● **Exercise instructions**
Exclude the images and transcribe the entries below precisely.

※ ※ ※

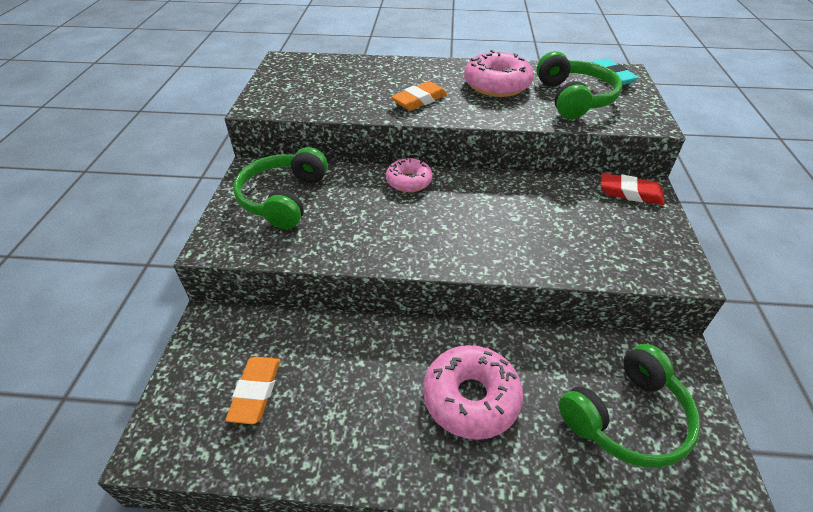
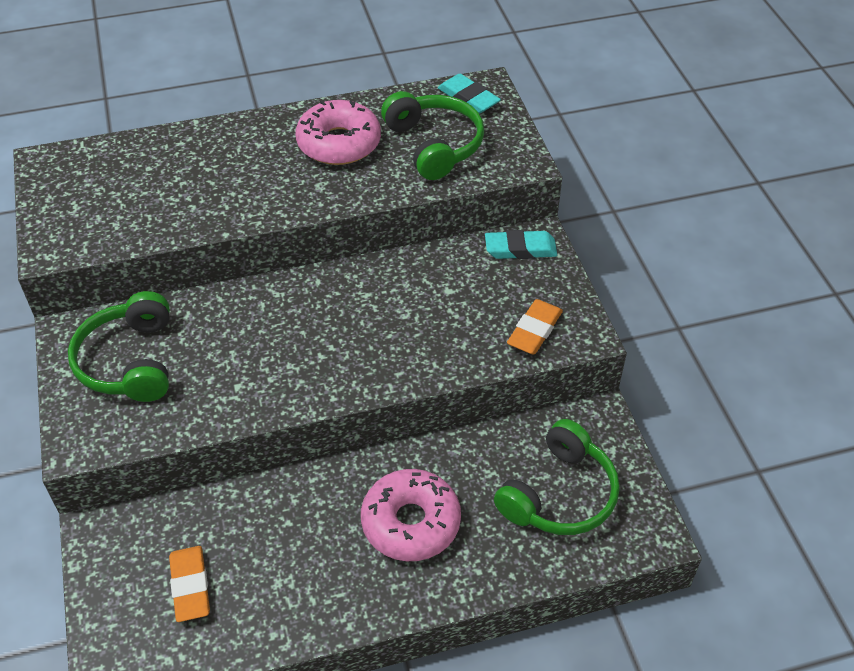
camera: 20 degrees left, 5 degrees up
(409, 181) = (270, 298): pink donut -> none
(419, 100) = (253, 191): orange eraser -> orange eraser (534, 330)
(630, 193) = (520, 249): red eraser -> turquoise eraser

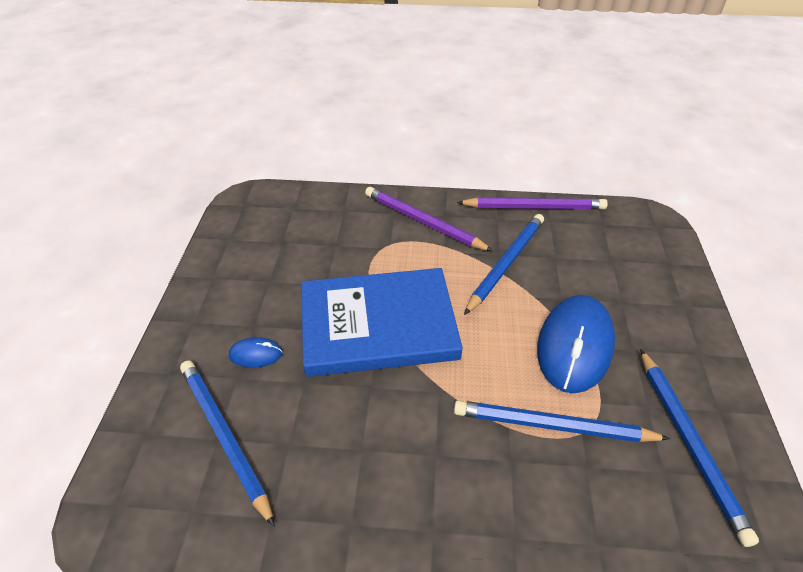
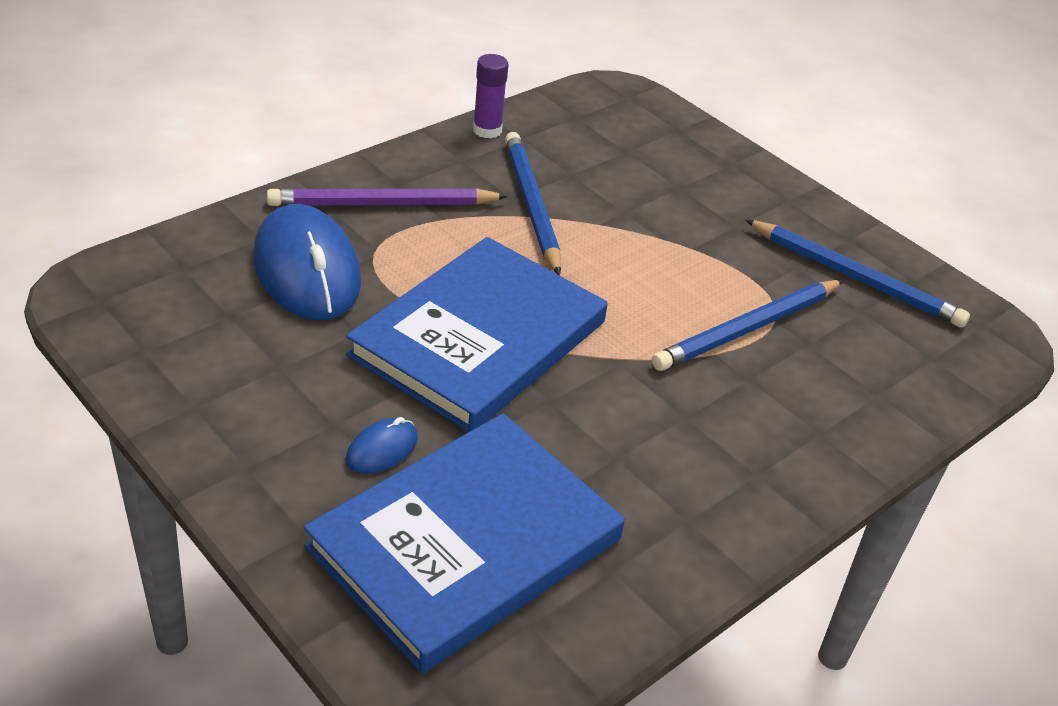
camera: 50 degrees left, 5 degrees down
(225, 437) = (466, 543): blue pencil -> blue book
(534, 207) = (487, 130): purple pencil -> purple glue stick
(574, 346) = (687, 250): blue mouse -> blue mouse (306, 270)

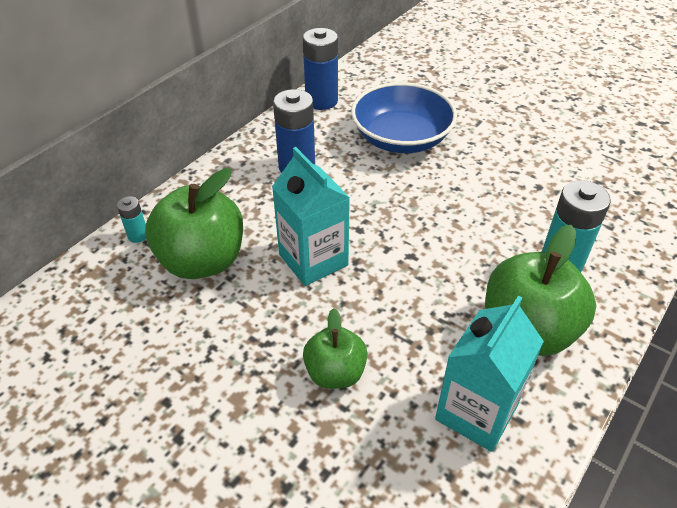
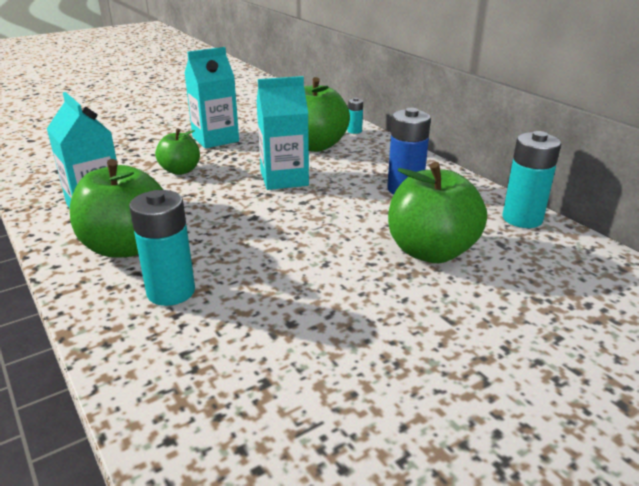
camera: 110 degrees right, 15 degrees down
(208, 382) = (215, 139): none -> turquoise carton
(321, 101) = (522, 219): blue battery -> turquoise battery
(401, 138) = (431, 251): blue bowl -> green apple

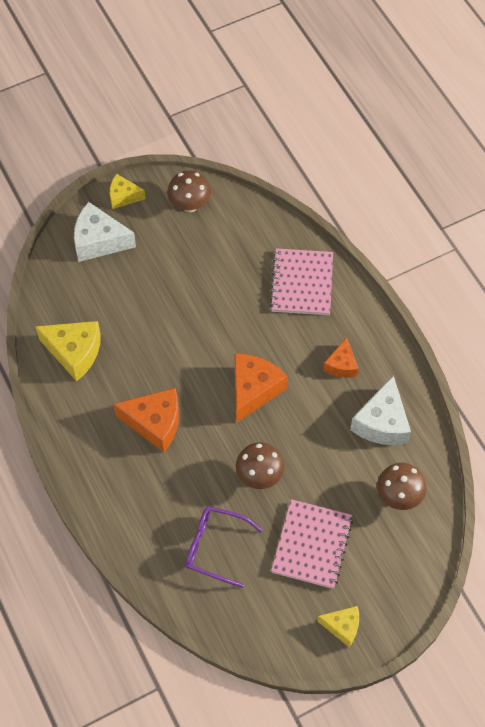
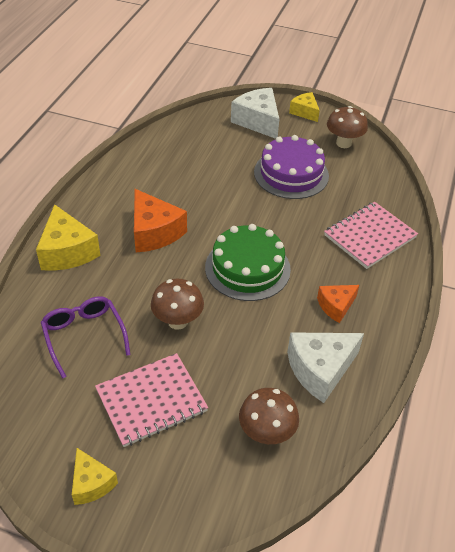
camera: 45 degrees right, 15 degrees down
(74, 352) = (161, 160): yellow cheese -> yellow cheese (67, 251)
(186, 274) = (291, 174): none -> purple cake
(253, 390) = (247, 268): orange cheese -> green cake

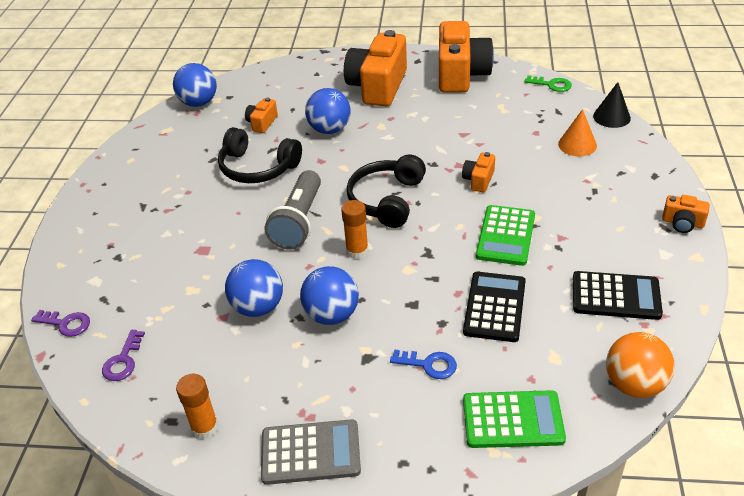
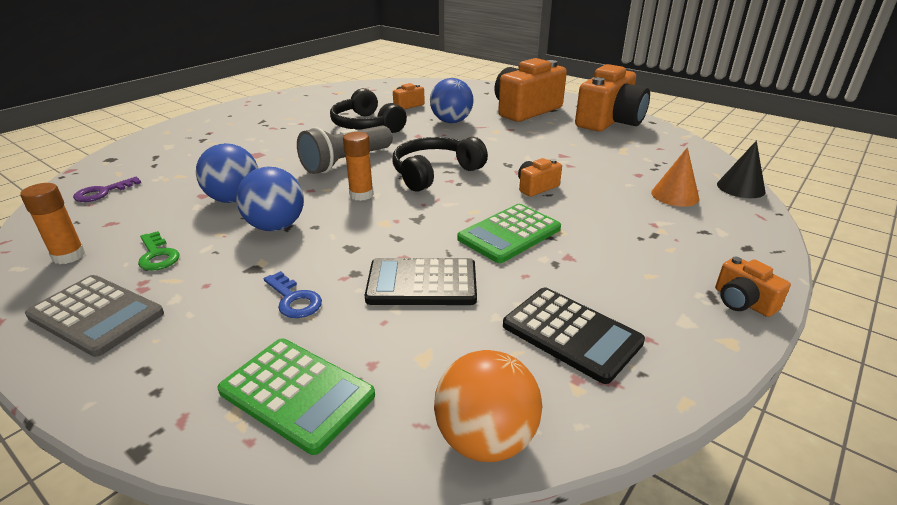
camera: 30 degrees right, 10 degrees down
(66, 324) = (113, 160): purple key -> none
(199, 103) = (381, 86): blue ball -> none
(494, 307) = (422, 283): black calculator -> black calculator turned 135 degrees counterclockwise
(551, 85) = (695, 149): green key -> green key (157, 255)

※ ※ ※

● **Exercise answer**
camera: 20 degrees left, 5 degrees up
(409, 181) = (270, 298): pink donut -> none
(419, 100) = (253, 191): orange eraser -> orange eraser (534, 330)
(630, 193) = (520, 249): red eraser -> turquoise eraser

camera: 50 degrees left, 5 degrees down
(225, 437) = (466, 543): blue pencil -> blue book
(534, 207) = (487, 130): purple pencil -> purple glue stick
(574, 346) = (687, 250): blue mouse -> blue mouse (306, 270)

camera: 110 degrees right, 15 degrees down
(208, 382) = (215, 139): none -> turquoise carton
(321, 101) = (522, 219): blue battery -> turquoise battery
(401, 138) = (431, 251): blue bowl -> green apple

camera: 45 degrees right, 15 degrees down
(74, 352) = (161, 160): yellow cheese -> yellow cheese (67, 251)
(186, 274) = (291, 174): none -> purple cake
(253, 390) = (247, 268): orange cheese -> green cake

camera: 30 degrees right, 10 degrees down
(66, 324) = (113, 160): purple key -> none
(199, 103) = (381, 86): blue ball -> none
(494, 307) = (422, 283): black calculator -> black calculator turned 135 degrees counterclockwise
(551, 85) = (695, 149): green key -> green key (157, 255)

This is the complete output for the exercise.